> **Exercise requirements**
Write out the whole listing exactly; no images belong in it.

> **Data extract**
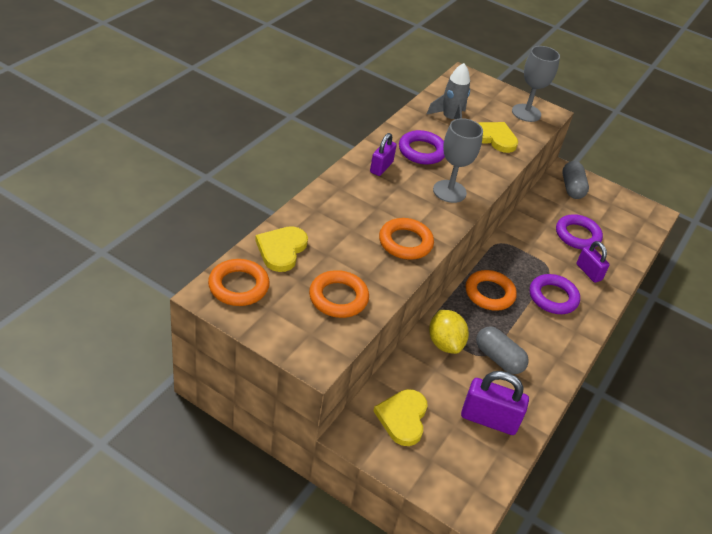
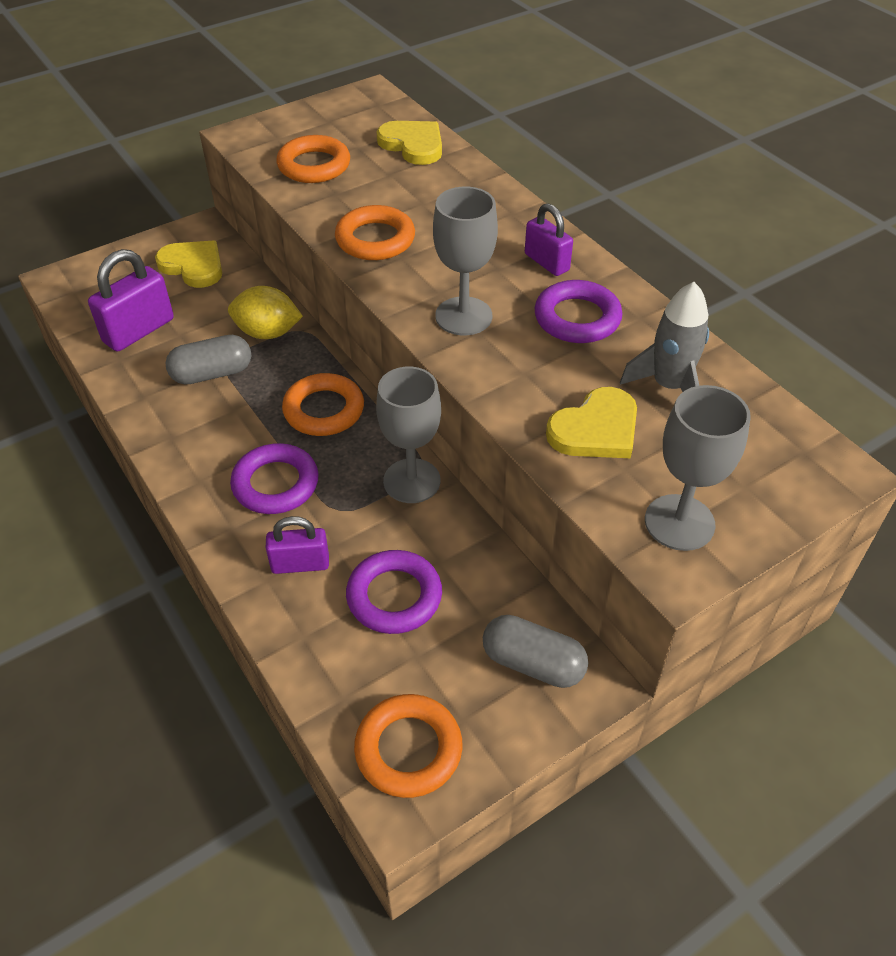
camera: 120 degrees right, 5 degrees up
(238, 286) = (371, 109): orange ring -> orange ring (408, 749)
(511, 244) = (411, 481): none -> grey goblet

> **Answer to the exercise**
camera: 120 degrees right, 5 degrees up
(238, 286) = (371, 109): orange ring -> orange ring (408, 749)
(511, 244) = (411, 481): none -> grey goblet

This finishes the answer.